Top of Input data

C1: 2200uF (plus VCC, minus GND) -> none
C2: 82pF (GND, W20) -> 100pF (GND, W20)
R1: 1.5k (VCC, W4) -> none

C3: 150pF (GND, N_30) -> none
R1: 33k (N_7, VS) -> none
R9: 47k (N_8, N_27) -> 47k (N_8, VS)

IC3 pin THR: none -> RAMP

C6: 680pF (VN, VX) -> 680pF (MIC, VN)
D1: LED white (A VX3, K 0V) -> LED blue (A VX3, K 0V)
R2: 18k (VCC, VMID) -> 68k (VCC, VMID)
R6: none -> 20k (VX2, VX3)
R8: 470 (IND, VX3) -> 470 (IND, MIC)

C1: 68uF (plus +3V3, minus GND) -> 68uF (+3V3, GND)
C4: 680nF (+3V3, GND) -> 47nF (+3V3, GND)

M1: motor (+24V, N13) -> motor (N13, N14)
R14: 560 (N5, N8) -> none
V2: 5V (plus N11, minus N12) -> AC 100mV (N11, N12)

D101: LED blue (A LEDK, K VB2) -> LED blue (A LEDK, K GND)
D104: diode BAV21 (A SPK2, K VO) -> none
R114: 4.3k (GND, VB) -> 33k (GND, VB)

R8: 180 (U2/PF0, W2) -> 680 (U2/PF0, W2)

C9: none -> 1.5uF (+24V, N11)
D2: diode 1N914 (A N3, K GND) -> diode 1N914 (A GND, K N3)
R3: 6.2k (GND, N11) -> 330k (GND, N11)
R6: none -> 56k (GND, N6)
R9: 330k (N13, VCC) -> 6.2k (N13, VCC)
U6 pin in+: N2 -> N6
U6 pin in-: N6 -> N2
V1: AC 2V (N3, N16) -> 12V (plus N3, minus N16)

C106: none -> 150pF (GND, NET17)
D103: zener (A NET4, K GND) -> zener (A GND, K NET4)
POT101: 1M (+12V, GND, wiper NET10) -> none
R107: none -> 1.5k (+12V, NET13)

Bottom of Input data

### Exercise requirements
Using the material above, quote the first line and each line after it, stopping at and including the line that holds "D101: LED blue".

### Task output
C1: 2200uF (plus VCC, minus GND) -> none
C2: 82pF (GND, W20) -> 100pF (GND, W20)
R1: 1.5k (VCC, W4) -> none

C3: 150pF (GND, N_30) -> none
R1: 33k (N_7, VS) -> none
R9: 47k (N_8, N_27) -> 47k (N_8, VS)

IC3 pin THR: none -> RAMP

C6: 680pF (VN, VX) -> 680pF (MIC, VN)
D1: LED white (A VX3, K 0V) -> LED blue (A VX3, K 0V)
R2: 18k (VCC, VMID) -> 68k (VCC, VMID)
R6: none -> 20k (VX2, VX3)
R8: 470 (IND, VX3) -> 470 (IND, MIC)

C1: 68uF (plus +3V3, minus GND) -> 68uF (+3V3, GND)
C4: 680nF (+3V3, GND) -> 47nF (+3V3, GND)

M1: motor (+24V, N13) -> motor (N13, N14)
R14: 560 (N5, N8) -> none
V2: 5V (plus N11, minus N12) -> AC 100mV (N11, N12)

D101: LED blue (A LEDK, K VB2) -> LED blue (A LEDK, K GND)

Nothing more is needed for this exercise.